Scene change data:
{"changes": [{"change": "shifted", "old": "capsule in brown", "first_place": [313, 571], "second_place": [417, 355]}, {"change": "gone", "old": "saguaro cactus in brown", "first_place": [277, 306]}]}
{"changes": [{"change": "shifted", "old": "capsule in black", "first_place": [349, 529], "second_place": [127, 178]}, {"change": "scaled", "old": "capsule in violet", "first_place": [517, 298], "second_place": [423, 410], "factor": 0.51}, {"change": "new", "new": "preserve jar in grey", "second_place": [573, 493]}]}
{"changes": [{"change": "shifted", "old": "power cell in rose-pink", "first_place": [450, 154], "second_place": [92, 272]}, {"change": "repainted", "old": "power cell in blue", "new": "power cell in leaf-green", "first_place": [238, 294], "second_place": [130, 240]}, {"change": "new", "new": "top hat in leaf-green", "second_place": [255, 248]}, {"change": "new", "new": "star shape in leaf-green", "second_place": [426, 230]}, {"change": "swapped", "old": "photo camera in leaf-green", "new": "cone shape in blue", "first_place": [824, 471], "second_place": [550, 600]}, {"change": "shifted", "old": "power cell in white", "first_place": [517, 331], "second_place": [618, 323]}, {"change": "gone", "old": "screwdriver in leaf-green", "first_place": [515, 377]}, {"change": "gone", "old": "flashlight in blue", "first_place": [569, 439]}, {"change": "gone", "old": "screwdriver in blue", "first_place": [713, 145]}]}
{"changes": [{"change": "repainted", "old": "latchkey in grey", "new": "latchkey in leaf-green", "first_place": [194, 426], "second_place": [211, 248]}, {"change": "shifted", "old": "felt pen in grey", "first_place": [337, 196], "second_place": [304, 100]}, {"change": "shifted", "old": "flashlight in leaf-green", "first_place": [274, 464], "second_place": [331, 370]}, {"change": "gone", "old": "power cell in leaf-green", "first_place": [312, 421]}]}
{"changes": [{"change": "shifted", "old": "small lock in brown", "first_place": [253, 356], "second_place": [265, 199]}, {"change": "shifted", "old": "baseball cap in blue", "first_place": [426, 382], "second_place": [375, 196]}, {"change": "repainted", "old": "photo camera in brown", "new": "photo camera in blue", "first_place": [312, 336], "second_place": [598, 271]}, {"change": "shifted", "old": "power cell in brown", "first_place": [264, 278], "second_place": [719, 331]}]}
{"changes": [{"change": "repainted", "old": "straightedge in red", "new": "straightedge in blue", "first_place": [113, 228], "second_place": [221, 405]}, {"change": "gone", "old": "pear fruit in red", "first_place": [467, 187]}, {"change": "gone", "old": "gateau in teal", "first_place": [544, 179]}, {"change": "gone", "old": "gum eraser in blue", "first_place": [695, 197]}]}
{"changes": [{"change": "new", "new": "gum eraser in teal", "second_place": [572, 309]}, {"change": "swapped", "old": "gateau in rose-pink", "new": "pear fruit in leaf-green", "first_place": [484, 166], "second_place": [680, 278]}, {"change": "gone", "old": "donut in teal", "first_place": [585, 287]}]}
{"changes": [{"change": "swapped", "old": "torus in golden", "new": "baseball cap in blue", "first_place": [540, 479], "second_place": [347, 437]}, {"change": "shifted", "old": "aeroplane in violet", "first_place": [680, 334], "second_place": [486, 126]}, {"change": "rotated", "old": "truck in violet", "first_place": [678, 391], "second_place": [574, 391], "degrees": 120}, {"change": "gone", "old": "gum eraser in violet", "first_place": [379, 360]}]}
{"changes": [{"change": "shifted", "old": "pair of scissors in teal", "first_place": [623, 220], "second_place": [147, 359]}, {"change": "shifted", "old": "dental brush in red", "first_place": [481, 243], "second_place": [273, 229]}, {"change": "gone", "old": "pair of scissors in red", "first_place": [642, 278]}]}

# Instructions to follow
All of the entries above need to be printed again exactly.

# Response to the task
{"changes": [{"change": "shifted", "old": "capsule in brown", "first_place": [313, 571], "second_place": [417, 355]}, {"change": "gone", "old": "saguaro cactus in brown", "first_place": [277, 306]}]}
{"changes": [{"change": "shifted", "old": "capsule in black", "first_place": [349, 529], "second_place": [127, 178]}, {"change": "scaled", "old": "capsule in violet", "first_place": [517, 298], "second_place": [423, 410], "factor": 0.51}, {"change": "new", "new": "preserve jar in grey", "second_place": [573, 493]}]}
{"changes": [{"change": "shifted", "old": "power cell in rose-pink", "first_place": [450, 154], "second_place": [92, 272]}, {"change": "repainted", "old": "power cell in blue", "new": "power cell in leaf-green", "first_place": [238, 294], "second_place": [130, 240]}, {"change": "new", "new": "top hat in leaf-green", "second_place": [255, 248]}, {"change": "new", "new": "star shape in leaf-green", "second_place": [426, 230]}, {"change": "swapped", "old": "photo camera in leaf-green", "new": "cone shape in blue", "first_place": [824, 471], "second_place": [550, 600]}, {"change": "shifted", "old": "power cell in white", "first_place": [517, 331], "second_place": [618, 323]}, {"change": "gone", "old": "screwdriver in leaf-green", "first_place": [515, 377]}, {"change": "gone", "old": "flashlight in blue", "first_place": [569, 439]}, {"change": "gone", "old": "screwdriver in blue", "first_place": [713, 145]}]}
{"changes": [{"change": "repainted", "old": "latchkey in grey", "new": "latchkey in leaf-green", "first_place": [194, 426], "second_place": [211, 248]}, {"change": "shifted", "old": "felt pen in grey", "first_place": [337, 196], "second_place": [304, 100]}, {"change": "shifted", "old": "flashlight in leaf-green", "first_place": [274, 464], "second_place": [331, 370]}, {"change": "gone", "old": "power cell in leaf-green", "first_place": [312, 421]}]}
{"changes": [{"change": "shifted", "old": "small lock in brown", "first_place": [253, 356], "second_place": [265, 199]}, {"change": "shifted", "old": "baseball cap in blue", "first_place": [426, 382], "second_place": [375, 196]}, {"change": "repainted", "old": "photo camera in brown", "new": "photo camera in blue", "first_place": [312, 336], "second_place": [598, 271]}, {"change": "shifted", "old": "power cell in brown", "first_place": [264, 278], "second_place": [719, 331]}]}
{"changes": [{"change": "repainted", "old": "straightedge in red", "new": "straightedge in blue", "first_place": [113, 228], "second_place": [221, 405]}, {"change": "gone", "old": "pear fruit in red", "first_place": [467, 187]}, {"change": "gone", "old": "gateau in teal", "first_place": [544, 179]}, {"change": "gone", "old": "gum eraser in blue", "first_place": [695, 197]}]}
{"changes": [{"change": "new", "new": "gum eraser in teal", "second_place": [572, 309]}, {"change": "swapped", "old": "gateau in rose-pink", "new": "pear fruit in leaf-green", "first_place": [484, 166], "second_place": [680, 278]}, {"change": "gone", "old": "donut in teal", "first_place": [585, 287]}]}
{"changes": [{"change": "swapped", "old": "torus in golden", "new": "baseball cap in blue", "first_place": [540, 479], "second_place": [347, 437]}, {"change": "shifted", "old": "aeroplane in violet", "first_place": [680, 334], "second_place": [486, 126]}, {"change": "rotated", "old": "truck in violet", "first_place": [678, 391], "second_place": [574, 391], "degrees": 120}, {"change": "gone", "old": "gum eraser in violet", "first_place": [379, 360]}]}
{"changes": [{"change": "shifted", "old": "pair of scissors in teal", "first_place": [623, 220], "second_place": [147, 359]}, {"change": "shifted", "old": "dental brush in red", "first_place": [481, 243], "second_place": [273, 229]}, {"change": "gone", "old": "pair of scissors in red", "first_place": [642, 278]}]}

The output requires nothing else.